Segment Start: Supplied records
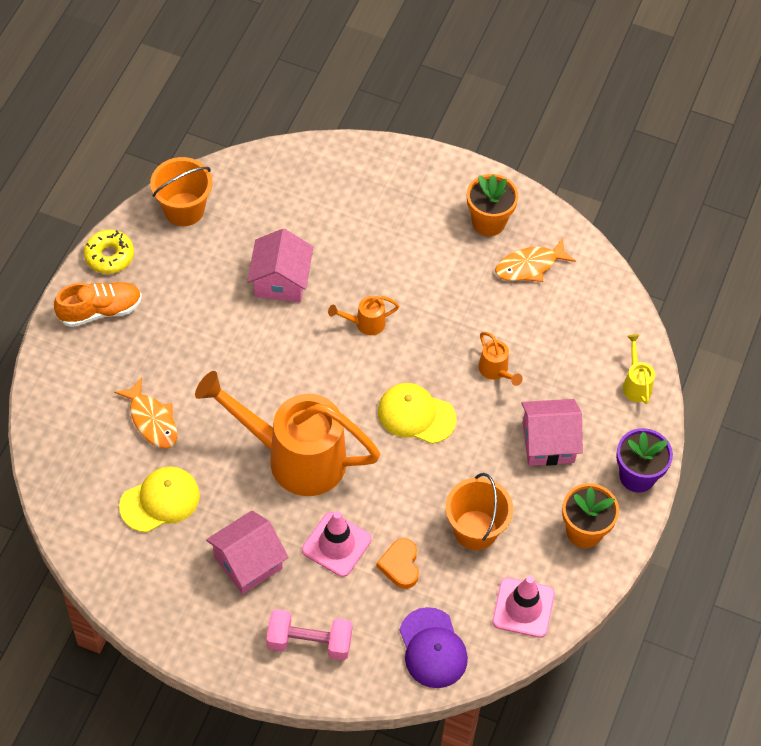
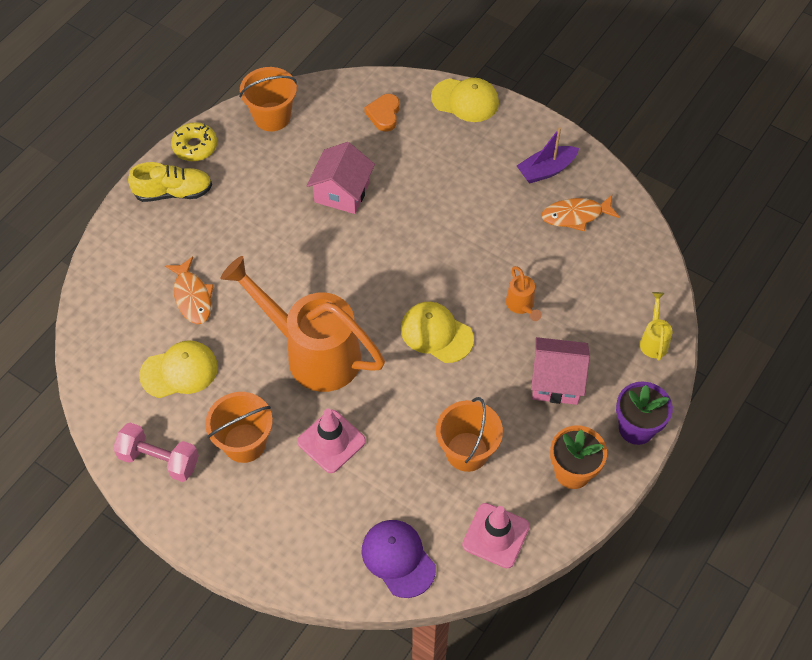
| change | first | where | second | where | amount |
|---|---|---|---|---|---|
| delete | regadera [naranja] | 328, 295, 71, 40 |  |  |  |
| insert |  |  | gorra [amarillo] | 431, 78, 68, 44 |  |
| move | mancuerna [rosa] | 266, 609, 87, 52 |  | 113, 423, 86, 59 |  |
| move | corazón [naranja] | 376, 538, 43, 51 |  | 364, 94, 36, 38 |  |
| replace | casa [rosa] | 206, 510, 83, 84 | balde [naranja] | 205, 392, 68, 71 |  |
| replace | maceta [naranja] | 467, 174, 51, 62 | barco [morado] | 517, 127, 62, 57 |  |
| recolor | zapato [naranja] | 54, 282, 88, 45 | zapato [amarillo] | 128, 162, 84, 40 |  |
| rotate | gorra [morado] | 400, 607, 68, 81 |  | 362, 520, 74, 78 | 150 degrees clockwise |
Segment End: Supplied records
» Activity
Scan the data above for the word "replace". Copy every line in which it is found.

» Result below
| replace | casa [rosa] | 206, 510, 83, 84 | balde [naranja] | 205, 392, 68, 71 |  |
| replace | maceta [naranja] | 467, 174, 51, 62 | barco [morado] | 517, 127, 62, 57 |  |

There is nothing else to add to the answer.